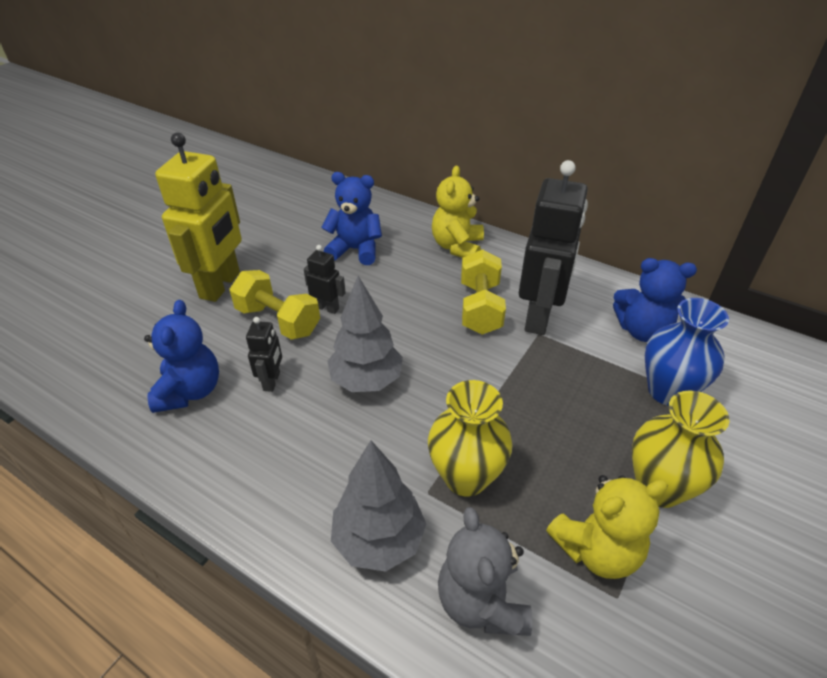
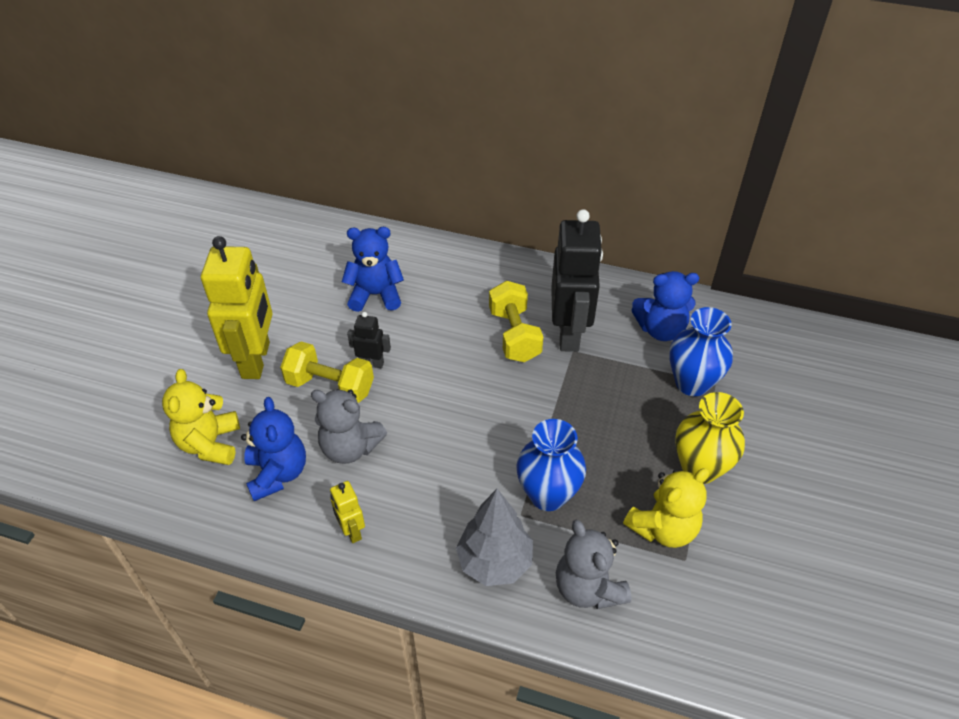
camera: 15 degrees left, 5 degrees up
(236, 466) = (351, 531): none -> yellow robot
(272, 381) = (350, 447): black robot -> grey teddy bear
(366, 380) = (435, 428): grey tree -> none
(457, 247) = (473, 273): yellow teddy bear -> yellow teddy bear (210, 444)
(466, 477) = (548, 495): yellow vase -> blue vase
##########
A single figure is required: the number of lines above in which the string "teddy" appears.

OUTPUT: 2